• _Exercise requirements_: Copy out word for word the lines of the material from the line with "coordinates (489, 248)." through the line with "I want to click on the", including both of those lines, and nothing else.

• _Data records_:
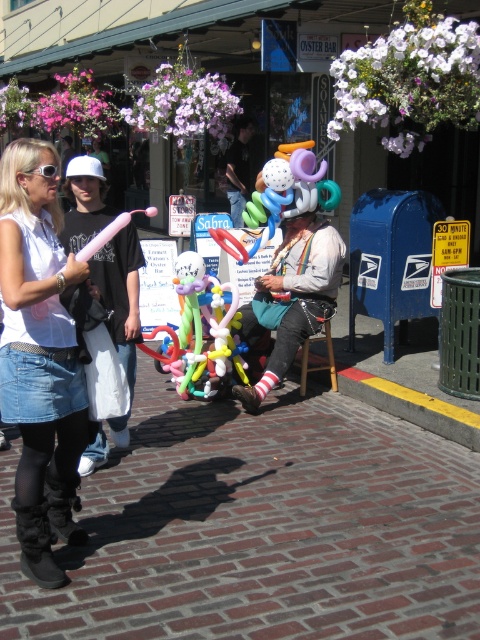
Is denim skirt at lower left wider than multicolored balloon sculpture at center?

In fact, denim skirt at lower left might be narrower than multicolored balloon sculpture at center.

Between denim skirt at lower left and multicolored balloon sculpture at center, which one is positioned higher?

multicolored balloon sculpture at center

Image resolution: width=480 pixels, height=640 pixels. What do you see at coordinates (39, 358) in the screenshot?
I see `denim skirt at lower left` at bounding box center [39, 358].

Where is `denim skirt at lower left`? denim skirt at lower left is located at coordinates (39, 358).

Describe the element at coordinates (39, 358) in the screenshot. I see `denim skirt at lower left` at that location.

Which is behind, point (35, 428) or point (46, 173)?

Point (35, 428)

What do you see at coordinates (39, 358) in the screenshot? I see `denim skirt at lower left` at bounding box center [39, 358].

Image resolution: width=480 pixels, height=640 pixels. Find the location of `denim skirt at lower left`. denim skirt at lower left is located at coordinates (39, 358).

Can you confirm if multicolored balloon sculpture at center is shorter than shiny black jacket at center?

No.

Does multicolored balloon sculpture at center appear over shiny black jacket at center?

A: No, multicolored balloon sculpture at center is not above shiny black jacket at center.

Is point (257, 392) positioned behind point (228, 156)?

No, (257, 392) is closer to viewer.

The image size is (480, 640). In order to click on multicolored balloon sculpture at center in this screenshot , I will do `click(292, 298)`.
...
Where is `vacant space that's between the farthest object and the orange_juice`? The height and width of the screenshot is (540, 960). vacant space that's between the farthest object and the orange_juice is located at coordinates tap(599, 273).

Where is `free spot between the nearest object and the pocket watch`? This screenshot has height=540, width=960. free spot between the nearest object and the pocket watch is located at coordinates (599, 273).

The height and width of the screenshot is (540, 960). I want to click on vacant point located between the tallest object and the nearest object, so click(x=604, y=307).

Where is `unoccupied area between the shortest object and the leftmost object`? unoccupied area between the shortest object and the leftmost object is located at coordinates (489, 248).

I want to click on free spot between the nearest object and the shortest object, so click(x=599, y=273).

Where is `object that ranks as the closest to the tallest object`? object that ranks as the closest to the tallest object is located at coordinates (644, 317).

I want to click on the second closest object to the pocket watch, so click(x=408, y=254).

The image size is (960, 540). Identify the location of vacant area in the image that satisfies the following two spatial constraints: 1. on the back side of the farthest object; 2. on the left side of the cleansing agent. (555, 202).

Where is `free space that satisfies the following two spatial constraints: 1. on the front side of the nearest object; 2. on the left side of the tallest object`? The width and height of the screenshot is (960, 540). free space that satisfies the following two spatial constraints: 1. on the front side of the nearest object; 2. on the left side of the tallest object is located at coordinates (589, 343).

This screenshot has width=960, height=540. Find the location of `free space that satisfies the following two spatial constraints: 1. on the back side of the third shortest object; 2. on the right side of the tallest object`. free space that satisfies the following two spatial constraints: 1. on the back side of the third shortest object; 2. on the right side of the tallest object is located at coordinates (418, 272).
==
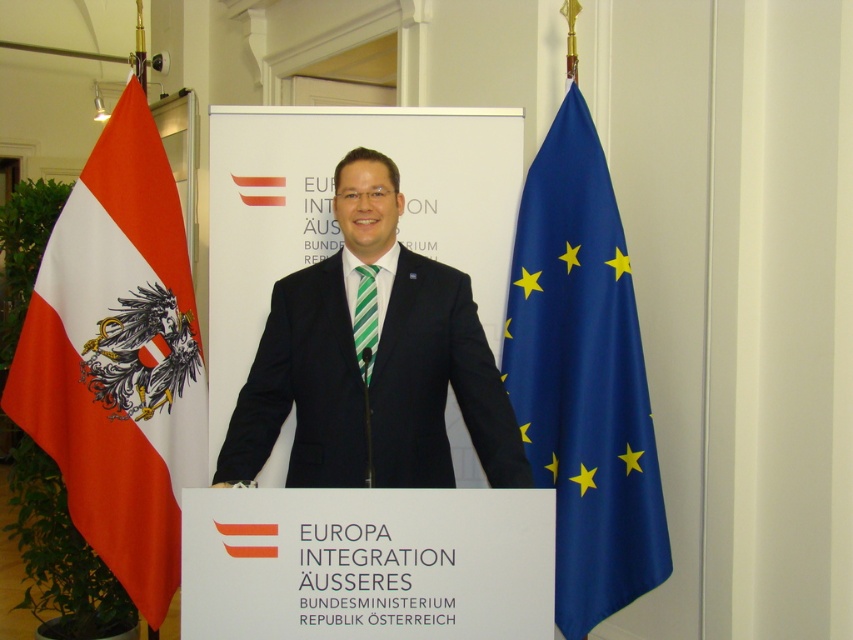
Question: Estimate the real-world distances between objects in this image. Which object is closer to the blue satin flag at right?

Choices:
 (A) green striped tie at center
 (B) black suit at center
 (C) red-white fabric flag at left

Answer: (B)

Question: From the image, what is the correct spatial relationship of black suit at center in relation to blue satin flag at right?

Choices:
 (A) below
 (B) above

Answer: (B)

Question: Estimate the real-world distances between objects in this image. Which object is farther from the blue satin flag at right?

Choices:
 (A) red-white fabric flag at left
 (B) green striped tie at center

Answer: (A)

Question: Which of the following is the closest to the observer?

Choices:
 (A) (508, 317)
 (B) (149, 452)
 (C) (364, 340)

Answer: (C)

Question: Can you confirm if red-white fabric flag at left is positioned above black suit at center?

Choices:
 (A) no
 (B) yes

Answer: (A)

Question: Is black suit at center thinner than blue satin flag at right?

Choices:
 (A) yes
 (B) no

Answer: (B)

• _Solved problem_:
Where is `unoccupied area between the shortest object and the leftmost object`? unoccupied area between the shortest object and the leftmost object is located at coordinates (489, 248).

I want to click on free spot between the nearest object and the shortest object, so click(x=599, y=273).

Where is `object that ranks as the closest to the tallest object`? object that ranks as the closest to the tallest object is located at coordinates (644, 317).

I want to click on the second closest object to the pocket watch, so click(x=408, y=254).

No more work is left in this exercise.